*** Opening Data to examine ***
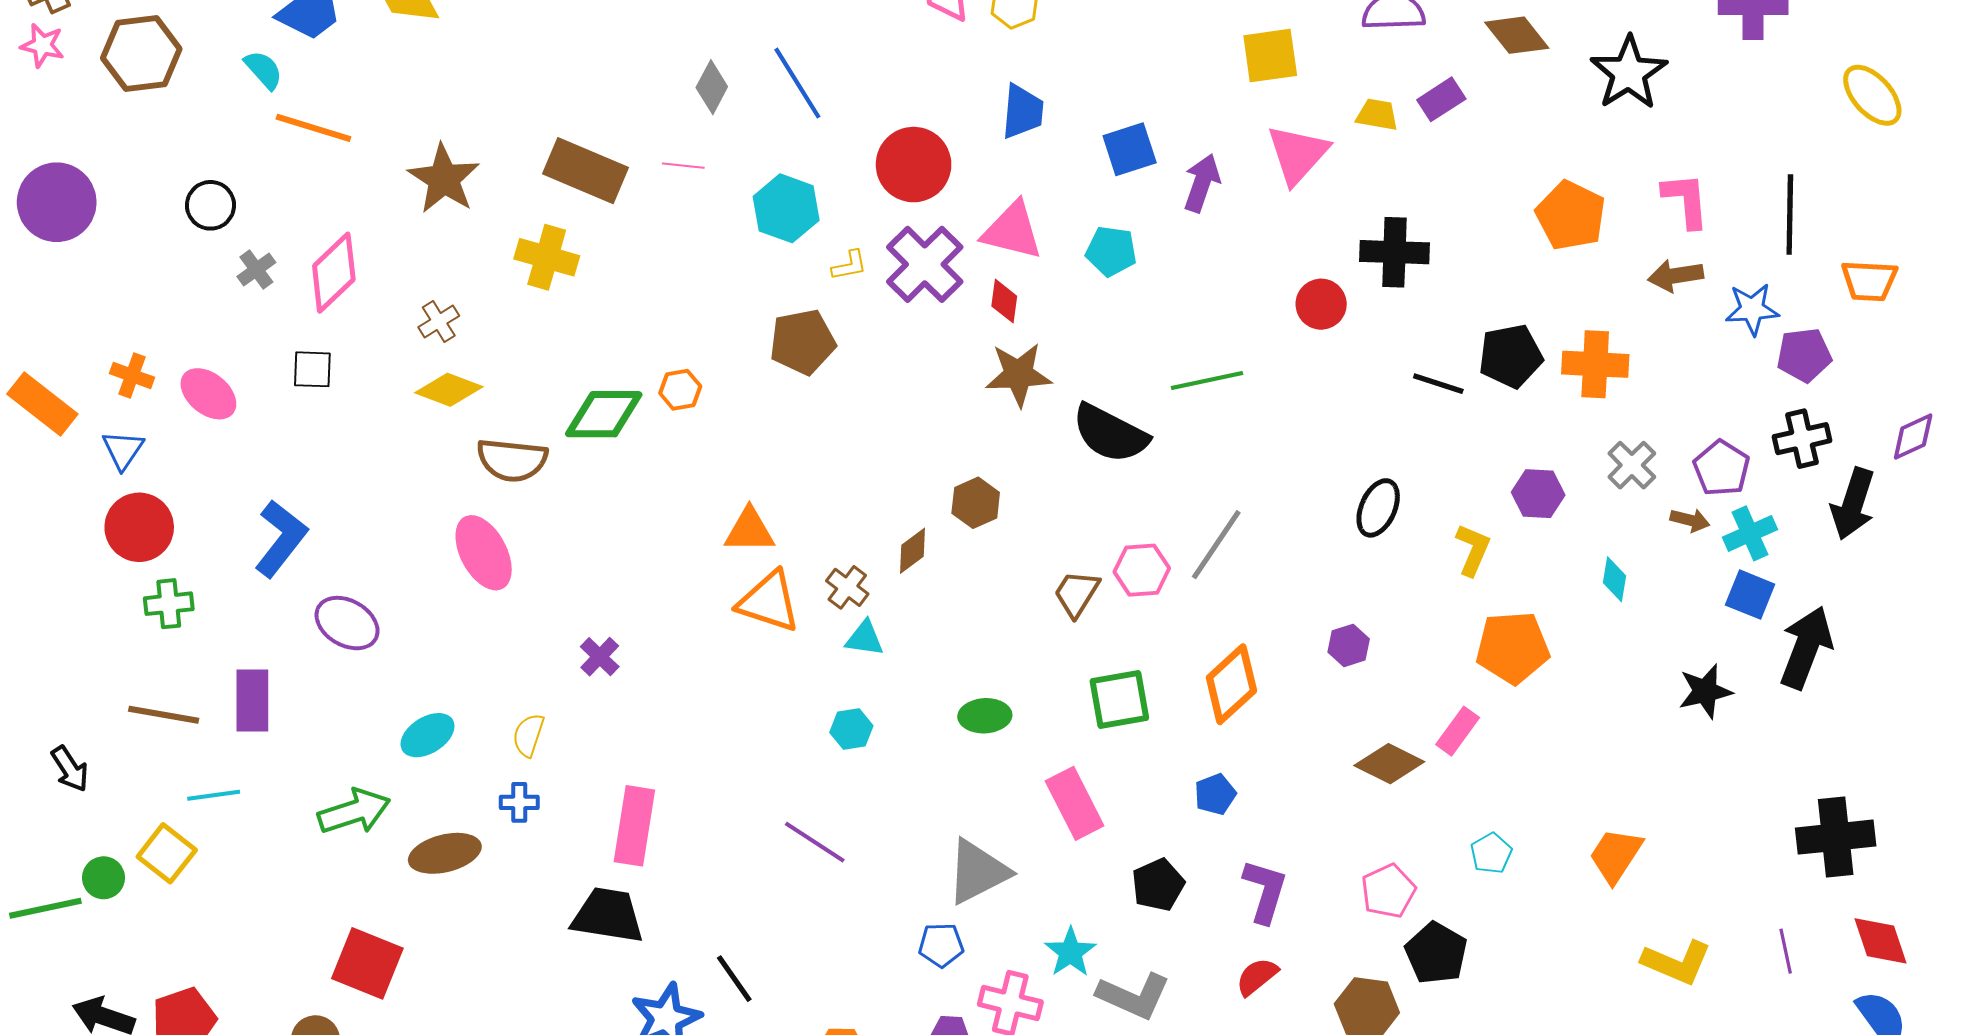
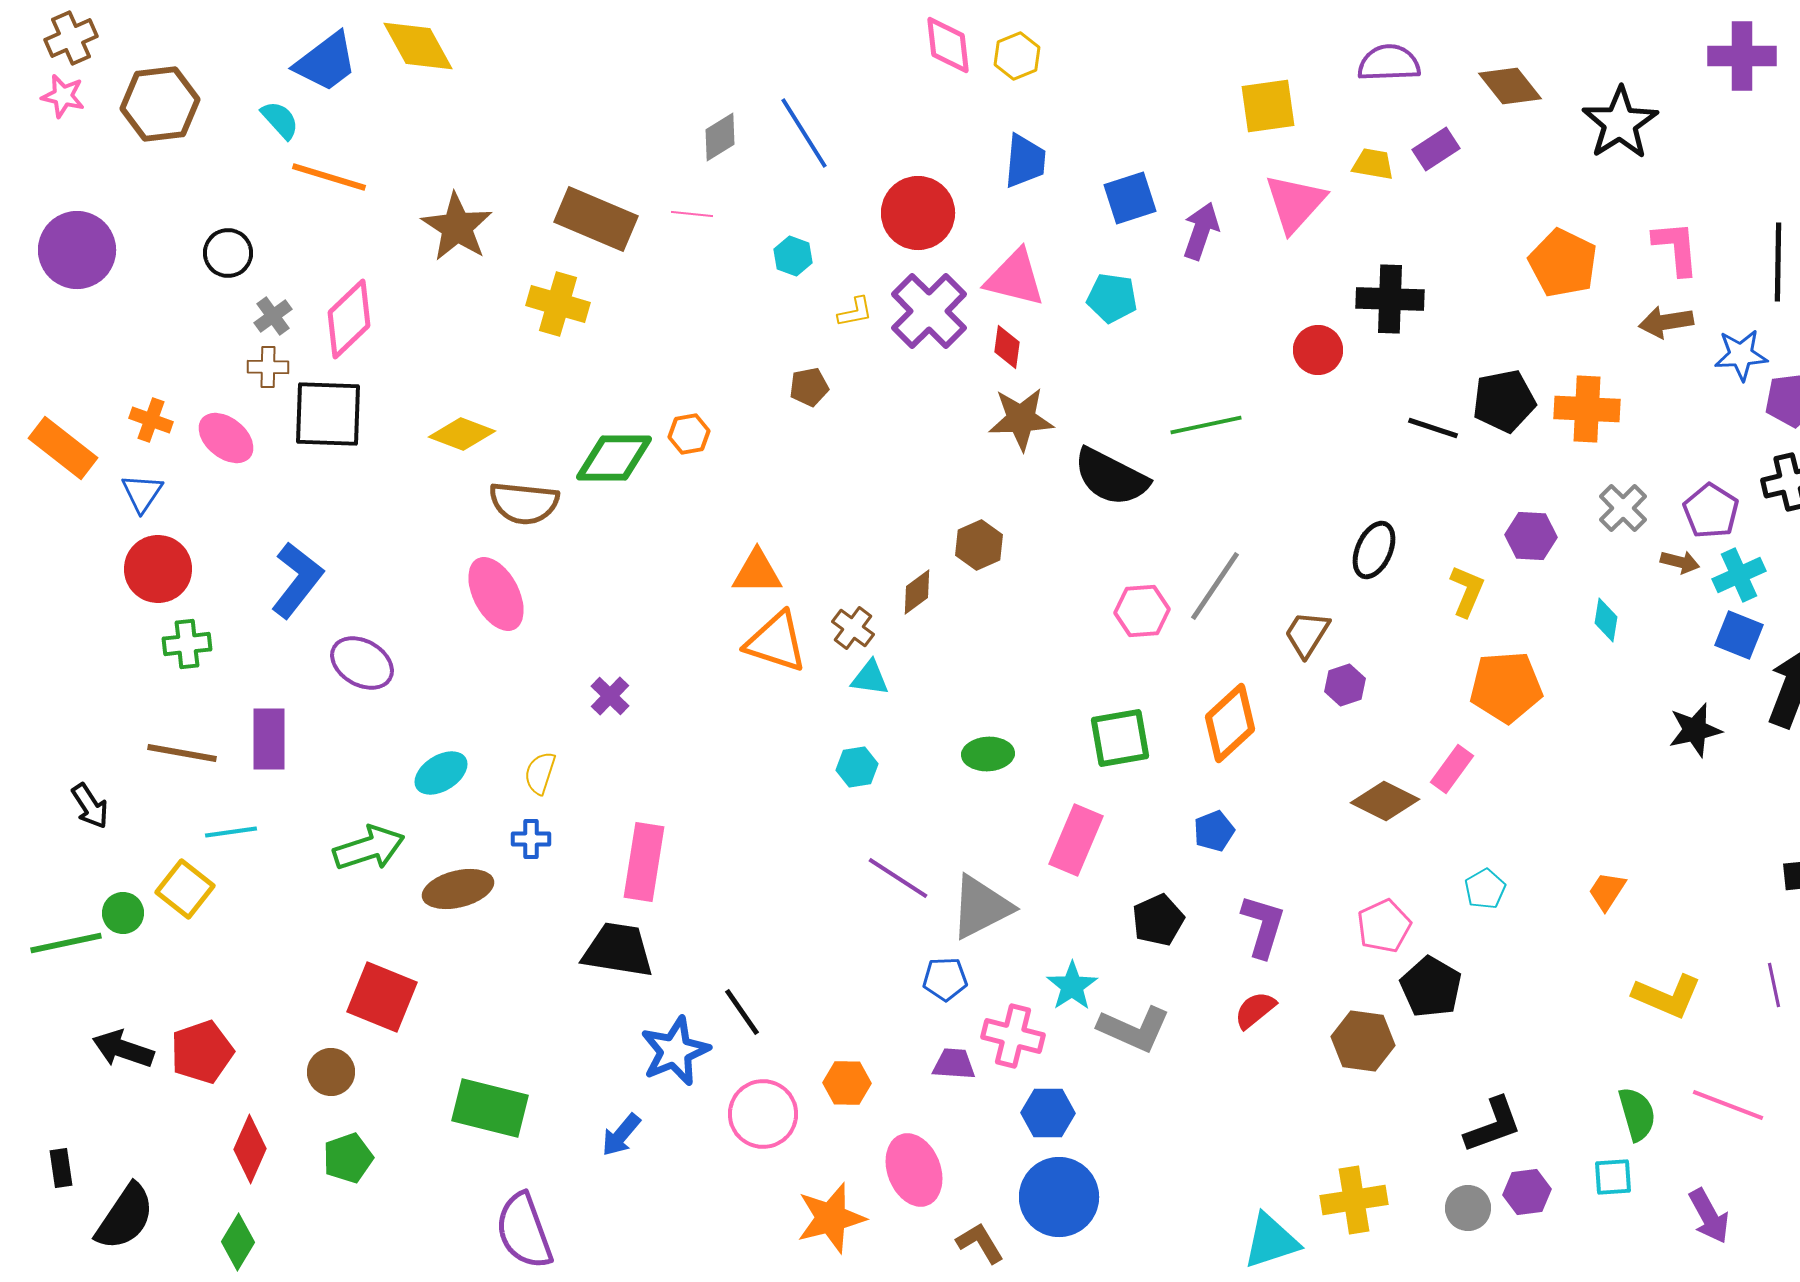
gray diamond: (712, 87) -> (720, 137), turned 30
cyan hexagon: (786, 208) -> (793, 256), size x0.6
brown cross: (439, 321) -> (268, 367), moved, turned 33
brown pentagon: (802, 342) -> (809, 387), size x0.6
black square: (312, 369) -> (328, 414), size x1.8
brown trapezoid: (1077, 593) -> (1307, 634), moved
pink rectangle: (1075, 803) -> (1076, 840), turned 50
purple line: (815, 842) -> (898, 878), moved
orange trapezoid: (1616, 855) -> (1607, 891), size x0.7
*** Closing Data to examine ***
Task to complete = Output only the lines running from the line with "brown trapezoid: (1077, 593)" through the final line of the data, inclusive.

Exercise result =
brown trapezoid: (1077, 593) -> (1307, 634), moved
pink rectangle: (1075, 803) -> (1076, 840), turned 50
purple line: (815, 842) -> (898, 878), moved
orange trapezoid: (1616, 855) -> (1607, 891), size x0.7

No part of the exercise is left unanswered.